(Data excerpts)

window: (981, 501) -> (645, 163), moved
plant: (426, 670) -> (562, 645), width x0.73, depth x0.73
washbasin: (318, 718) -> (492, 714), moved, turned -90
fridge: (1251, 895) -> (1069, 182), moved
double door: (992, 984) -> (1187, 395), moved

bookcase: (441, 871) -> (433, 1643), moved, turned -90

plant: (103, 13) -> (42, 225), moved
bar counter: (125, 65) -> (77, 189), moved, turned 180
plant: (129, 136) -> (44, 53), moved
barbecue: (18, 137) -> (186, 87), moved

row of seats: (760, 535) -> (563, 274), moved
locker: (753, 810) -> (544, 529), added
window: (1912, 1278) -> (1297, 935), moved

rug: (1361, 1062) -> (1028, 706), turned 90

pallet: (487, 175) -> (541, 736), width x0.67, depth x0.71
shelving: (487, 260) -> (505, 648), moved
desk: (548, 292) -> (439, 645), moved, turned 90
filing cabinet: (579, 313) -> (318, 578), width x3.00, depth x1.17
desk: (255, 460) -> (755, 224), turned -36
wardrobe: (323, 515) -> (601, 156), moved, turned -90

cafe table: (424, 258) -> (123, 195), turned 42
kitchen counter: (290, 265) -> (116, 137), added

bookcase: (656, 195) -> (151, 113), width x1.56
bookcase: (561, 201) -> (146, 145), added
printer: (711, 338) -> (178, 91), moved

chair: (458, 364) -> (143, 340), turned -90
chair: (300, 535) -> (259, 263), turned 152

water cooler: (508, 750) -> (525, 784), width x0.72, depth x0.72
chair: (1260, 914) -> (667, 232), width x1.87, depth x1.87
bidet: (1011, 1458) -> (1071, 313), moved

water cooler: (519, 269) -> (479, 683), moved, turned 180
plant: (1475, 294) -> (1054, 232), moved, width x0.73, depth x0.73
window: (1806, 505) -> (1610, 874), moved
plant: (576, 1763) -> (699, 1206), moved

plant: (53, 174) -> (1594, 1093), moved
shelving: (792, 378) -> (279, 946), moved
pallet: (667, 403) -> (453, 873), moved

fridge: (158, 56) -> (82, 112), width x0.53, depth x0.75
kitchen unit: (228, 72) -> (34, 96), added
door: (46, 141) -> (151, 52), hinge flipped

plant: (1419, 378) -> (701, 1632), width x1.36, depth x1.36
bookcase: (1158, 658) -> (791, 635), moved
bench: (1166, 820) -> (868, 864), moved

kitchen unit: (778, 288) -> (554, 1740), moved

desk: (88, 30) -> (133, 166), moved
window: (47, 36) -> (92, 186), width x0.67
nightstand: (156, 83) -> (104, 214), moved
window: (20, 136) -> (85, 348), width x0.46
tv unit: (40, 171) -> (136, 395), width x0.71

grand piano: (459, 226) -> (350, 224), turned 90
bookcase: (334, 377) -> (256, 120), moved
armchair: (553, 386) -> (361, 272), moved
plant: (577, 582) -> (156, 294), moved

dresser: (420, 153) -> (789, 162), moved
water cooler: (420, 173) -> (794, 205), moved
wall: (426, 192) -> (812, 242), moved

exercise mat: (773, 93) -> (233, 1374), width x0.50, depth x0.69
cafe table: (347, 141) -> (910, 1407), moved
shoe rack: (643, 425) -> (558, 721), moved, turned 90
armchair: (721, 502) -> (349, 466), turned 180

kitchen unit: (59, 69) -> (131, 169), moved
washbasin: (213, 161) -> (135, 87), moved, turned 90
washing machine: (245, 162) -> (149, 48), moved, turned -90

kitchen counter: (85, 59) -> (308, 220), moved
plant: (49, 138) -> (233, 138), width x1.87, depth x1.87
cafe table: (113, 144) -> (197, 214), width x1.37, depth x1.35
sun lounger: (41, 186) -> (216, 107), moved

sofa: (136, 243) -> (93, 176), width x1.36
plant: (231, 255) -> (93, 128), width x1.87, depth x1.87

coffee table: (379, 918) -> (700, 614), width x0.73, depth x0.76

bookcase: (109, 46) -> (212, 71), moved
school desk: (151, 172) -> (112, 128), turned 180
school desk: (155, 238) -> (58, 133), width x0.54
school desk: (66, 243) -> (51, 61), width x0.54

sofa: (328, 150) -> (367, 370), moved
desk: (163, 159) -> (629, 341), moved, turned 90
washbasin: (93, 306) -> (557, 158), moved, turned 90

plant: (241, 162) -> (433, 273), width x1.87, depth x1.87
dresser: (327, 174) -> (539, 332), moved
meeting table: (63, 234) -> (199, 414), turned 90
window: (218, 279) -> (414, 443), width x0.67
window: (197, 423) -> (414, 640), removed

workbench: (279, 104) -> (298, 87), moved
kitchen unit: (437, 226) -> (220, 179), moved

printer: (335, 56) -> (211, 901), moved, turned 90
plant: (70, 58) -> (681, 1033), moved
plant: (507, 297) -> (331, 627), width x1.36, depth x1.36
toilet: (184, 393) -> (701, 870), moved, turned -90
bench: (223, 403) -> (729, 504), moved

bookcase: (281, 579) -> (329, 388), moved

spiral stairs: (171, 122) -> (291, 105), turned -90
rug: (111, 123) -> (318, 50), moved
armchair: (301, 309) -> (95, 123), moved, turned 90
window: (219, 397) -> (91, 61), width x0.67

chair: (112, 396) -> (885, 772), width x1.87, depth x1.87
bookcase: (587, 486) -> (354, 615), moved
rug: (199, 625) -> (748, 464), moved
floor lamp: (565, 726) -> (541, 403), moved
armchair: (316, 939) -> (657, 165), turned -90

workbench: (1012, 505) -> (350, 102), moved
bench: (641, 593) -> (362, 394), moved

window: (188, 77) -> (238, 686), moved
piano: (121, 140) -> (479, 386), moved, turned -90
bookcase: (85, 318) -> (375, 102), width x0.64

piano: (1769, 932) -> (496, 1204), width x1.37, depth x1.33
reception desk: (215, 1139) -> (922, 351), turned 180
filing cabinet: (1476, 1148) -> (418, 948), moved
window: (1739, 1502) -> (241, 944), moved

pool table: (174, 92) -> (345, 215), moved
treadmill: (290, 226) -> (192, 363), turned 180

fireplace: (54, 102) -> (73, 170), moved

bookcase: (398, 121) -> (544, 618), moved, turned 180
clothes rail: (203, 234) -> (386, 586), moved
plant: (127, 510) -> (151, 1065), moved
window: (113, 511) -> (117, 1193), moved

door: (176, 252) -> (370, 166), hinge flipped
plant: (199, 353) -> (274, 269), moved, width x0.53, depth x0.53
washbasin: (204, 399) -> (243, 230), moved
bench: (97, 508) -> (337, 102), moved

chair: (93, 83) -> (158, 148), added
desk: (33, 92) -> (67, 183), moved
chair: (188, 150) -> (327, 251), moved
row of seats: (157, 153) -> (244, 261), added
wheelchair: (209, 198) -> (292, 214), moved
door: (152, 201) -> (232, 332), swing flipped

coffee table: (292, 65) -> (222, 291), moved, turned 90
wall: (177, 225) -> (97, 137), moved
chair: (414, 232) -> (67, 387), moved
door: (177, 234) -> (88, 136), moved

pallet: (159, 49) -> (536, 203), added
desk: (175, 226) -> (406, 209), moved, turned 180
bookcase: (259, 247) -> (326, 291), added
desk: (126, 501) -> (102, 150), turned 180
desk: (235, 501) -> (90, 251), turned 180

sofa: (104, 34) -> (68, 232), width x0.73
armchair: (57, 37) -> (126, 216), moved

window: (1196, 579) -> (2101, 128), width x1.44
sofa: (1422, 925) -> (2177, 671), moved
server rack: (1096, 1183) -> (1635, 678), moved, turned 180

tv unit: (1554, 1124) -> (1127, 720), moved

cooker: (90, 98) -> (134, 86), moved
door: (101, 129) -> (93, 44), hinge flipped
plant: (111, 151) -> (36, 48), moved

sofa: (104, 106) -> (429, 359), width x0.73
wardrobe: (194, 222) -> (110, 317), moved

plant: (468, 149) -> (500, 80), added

TO DO: Restate verbatim all lines from the start of the data through the line containing "double door: (992, 984) -> (1187, 395), moved", with both ends kept.

TASK RESPONSE:
window: (981, 501) -> (645, 163), moved
plant: (426, 670) -> (562, 645), width x0.73, depth x0.73
washbasin: (318, 718) -> (492, 714), moved, turned -90
fridge: (1251, 895) -> (1069, 182), moved
double door: (992, 984) -> (1187, 395), moved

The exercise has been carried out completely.